======== Supplied records

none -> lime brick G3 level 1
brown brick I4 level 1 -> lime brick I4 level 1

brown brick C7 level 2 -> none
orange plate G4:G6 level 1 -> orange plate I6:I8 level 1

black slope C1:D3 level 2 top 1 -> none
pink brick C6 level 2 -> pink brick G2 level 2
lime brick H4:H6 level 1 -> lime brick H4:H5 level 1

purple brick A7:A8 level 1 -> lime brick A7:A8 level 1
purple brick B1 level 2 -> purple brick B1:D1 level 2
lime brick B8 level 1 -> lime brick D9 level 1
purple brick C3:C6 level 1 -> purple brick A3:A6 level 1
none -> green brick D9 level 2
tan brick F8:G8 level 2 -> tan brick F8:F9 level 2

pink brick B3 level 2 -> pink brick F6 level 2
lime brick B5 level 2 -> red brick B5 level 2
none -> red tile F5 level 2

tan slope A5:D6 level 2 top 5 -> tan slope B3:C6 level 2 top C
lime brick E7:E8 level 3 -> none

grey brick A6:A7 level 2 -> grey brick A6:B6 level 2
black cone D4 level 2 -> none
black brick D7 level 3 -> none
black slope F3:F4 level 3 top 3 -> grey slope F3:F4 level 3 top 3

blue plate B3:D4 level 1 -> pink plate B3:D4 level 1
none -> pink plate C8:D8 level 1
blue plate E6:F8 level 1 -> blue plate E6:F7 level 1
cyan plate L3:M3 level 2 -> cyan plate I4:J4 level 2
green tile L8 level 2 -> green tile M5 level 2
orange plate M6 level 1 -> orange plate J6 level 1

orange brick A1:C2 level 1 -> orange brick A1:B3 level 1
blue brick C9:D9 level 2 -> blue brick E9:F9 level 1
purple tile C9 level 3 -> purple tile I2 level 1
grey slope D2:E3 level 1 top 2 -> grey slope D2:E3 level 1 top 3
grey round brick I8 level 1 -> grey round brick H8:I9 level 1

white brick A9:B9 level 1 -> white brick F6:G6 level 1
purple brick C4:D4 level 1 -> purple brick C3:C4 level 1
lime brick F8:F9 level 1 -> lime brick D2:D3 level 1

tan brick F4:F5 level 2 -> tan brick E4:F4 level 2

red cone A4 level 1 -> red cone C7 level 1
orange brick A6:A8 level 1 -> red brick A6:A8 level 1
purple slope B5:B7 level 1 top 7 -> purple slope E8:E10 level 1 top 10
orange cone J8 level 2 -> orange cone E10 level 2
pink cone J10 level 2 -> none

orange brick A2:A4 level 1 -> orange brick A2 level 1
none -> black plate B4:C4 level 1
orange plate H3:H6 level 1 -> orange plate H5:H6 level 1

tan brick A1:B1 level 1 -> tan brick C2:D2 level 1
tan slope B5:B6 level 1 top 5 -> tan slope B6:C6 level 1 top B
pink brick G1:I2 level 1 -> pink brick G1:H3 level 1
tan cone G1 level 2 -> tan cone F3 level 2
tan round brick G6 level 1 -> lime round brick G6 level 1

================

Task brief: Lines after the one containing "orange plate M6" are not wanted; repeat exactly each line above from the first up to and including it.

Written solution:
none -> lime brick G3 level 1
brown brick I4 level 1 -> lime brick I4 level 1

brown brick C7 level 2 -> none
orange plate G4:G6 level 1 -> orange plate I6:I8 level 1

black slope C1:D3 level 2 top 1 -> none
pink brick C6 level 2 -> pink brick G2 level 2
lime brick H4:H6 level 1 -> lime brick H4:H5 level 1

purple brick A7:A8 level 1 -> lime brick A7:A8 level 1
purple brick B1 level 2 -> purple brick B1:D1 level 2
lime brick B8 level 1 -> lime brick D9 level 1
purple brick C3:C6 level 1 -> purple brick A3:A6 level 1
none -> green brick D9 level 2
tan brick F8:G8 level 2 -> tan brick F8:F9 level 2

pink brick B3 level 2 -> pink brick F6 level 2
lime brick B5 level 2 -> red brick B5 level 2
none -> red tile F5 level 2

tan slope A5:D6 level 2 top 5 -> tan slope B3:C6 level 2 top C
lime brick E7:E8 level 3 -> none

grey brick A6:A7 level 2 -> grey brick A6:B6 level 2
black cone D4 level 2 -> none
black brick D7 level 3 -> none
black slope F3:F4 level 3 top 3 -> grey slope F3:F4 level 3 top 3

blue plate B3:D4 level 1 -> pink plate B3:D4 level 1
none -> pink plate C8:D8 level 1
blue plate E6:F8 level 1 -> blue plate E6:F7 level 1
cyan plate L3:M3 level 2 -> cyan plate I4:J4 level 2
green tile L8 level 2 -> green tile M5 level 2
orange plate M6 level 1 -> orange plate J6 level 1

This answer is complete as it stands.